▶ _Exercise prompt_
Find every line in the data that contains the word "brown". Return each of those lines.

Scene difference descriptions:
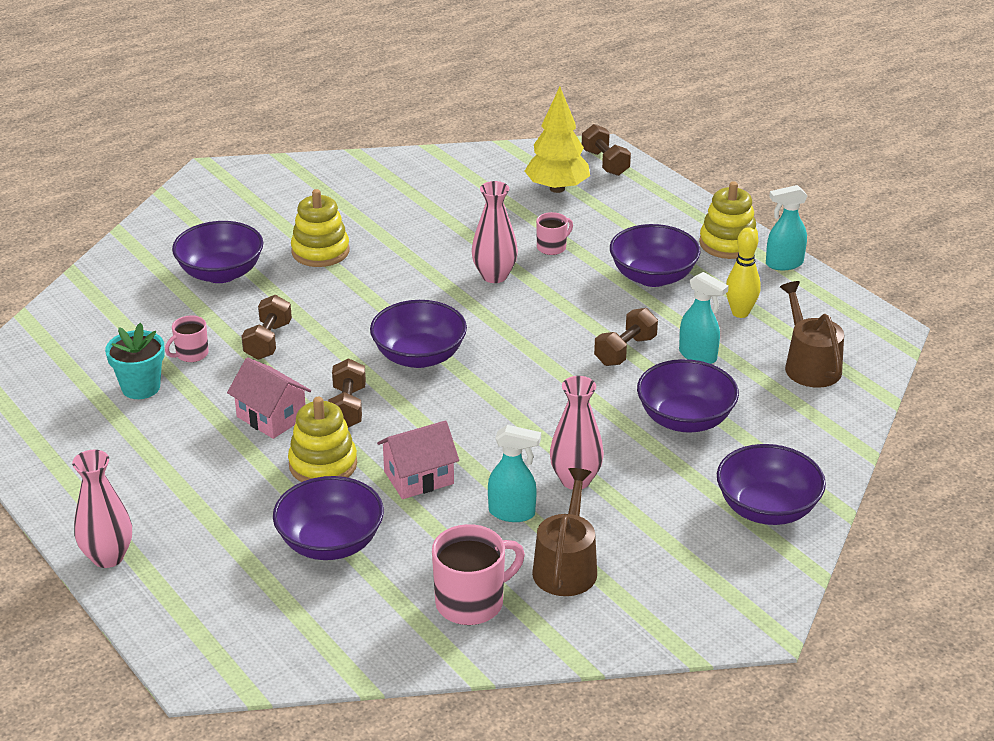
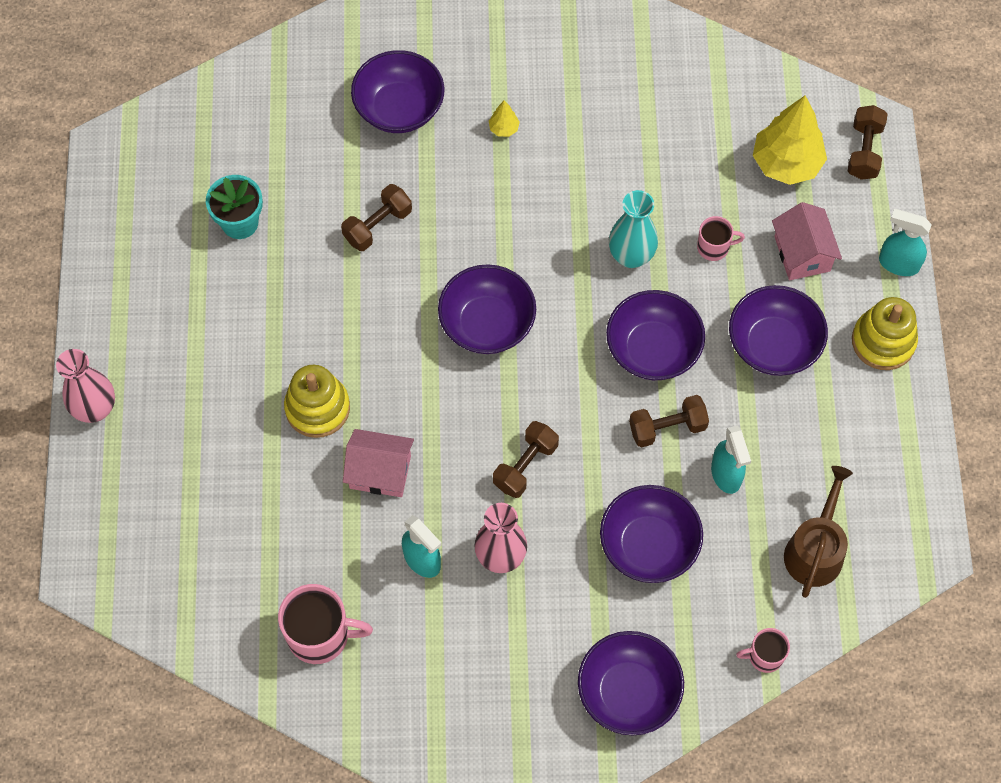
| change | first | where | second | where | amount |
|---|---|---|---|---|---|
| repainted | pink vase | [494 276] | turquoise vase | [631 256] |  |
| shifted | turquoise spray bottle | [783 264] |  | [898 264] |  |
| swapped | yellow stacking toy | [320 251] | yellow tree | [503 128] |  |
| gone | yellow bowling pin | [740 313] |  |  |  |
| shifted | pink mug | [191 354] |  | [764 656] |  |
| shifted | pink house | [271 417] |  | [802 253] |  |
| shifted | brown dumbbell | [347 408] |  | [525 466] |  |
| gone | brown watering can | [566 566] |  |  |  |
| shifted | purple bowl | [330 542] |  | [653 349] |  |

▶ _Reply_
| shifted | brown dumbbell | [347 408] |  | [525 466] |  |
| gone | brown watering can | [566 566] |  |  |  |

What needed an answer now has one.